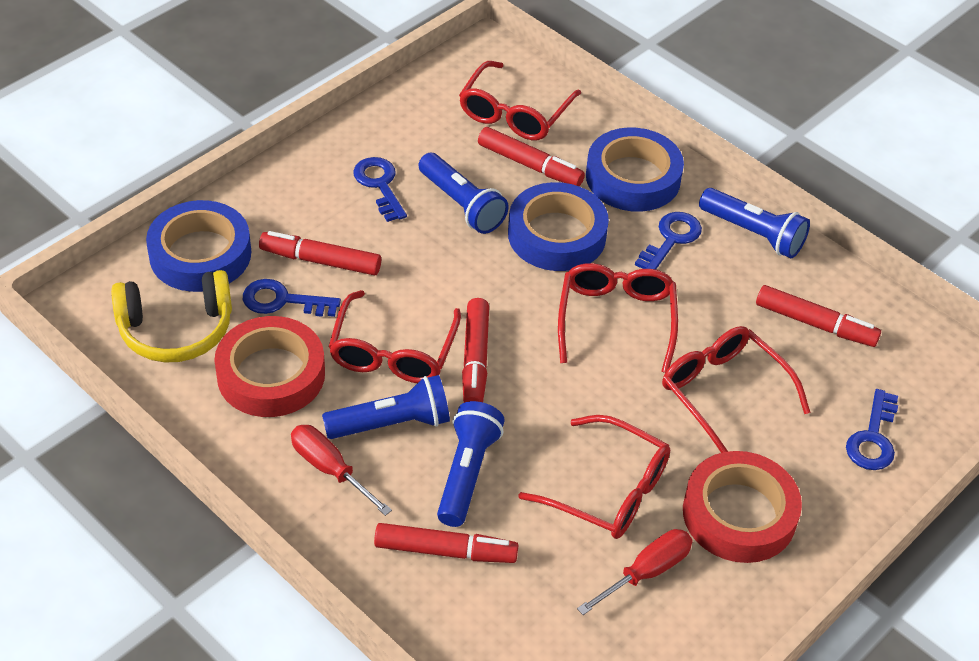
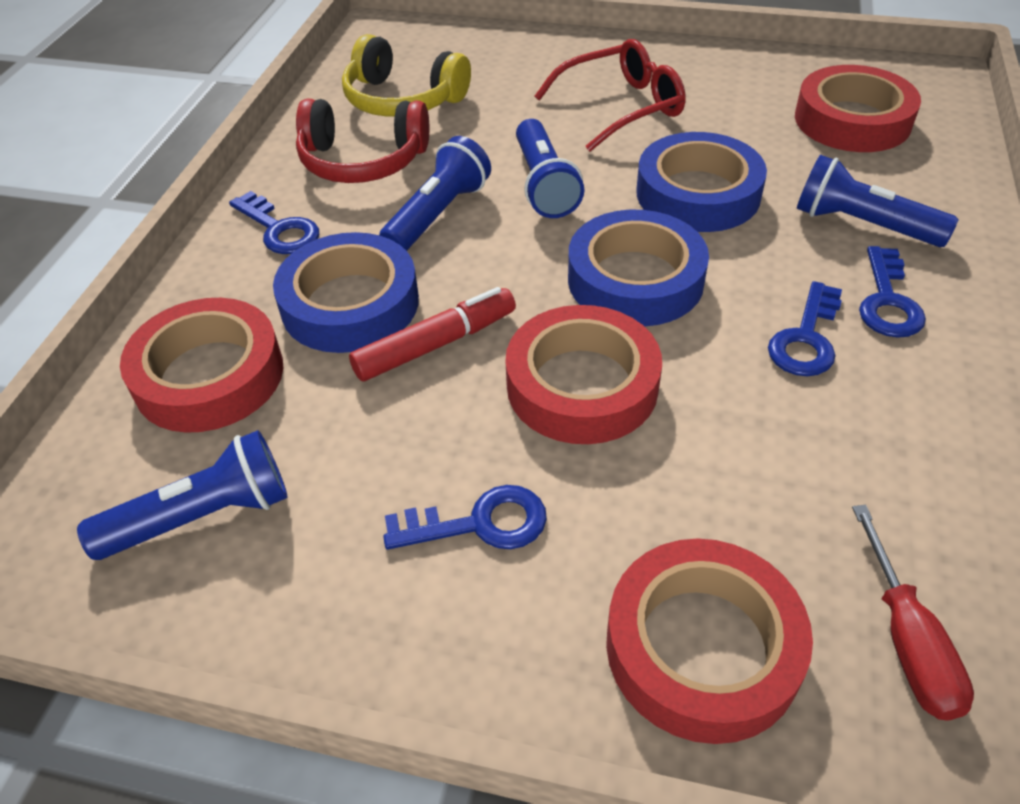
red glasses: 5 -> 1
red headphones: 0 -> 1
red marker: 5 -> 1
red screwdriver: 2 -> 1
red tape: 2 -> 4

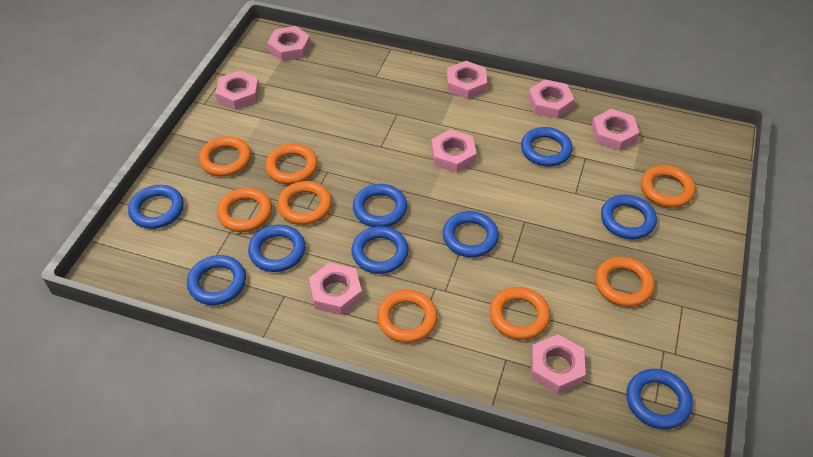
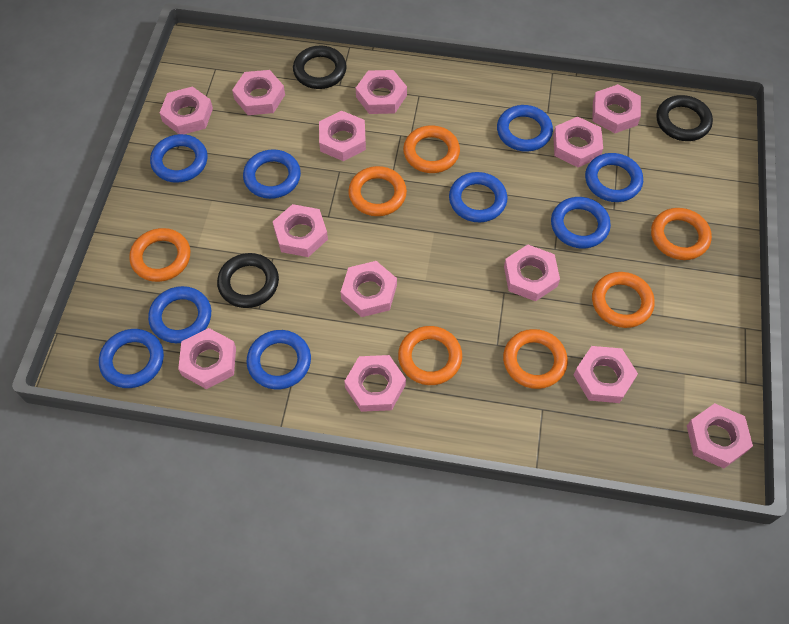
black ring: 0 -> 3
orange ring: 8 -> 7
pink nut: 8 -> 13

> [What to produce]:
Reproduce only the lines from the line with "red headphones: 0 -> 1" to the end of the entries. Keep both ends, copy them exactly, and omit every picture.

> [Reply]:
red headphones: 0 -> 1
red marker: 5 -> 1
red screwdriver: 2 -> 1
red tape: 2 -> 4

black ring: 0 -> 3
orange ring: 8 -> 7
pink nut: 8 -> 13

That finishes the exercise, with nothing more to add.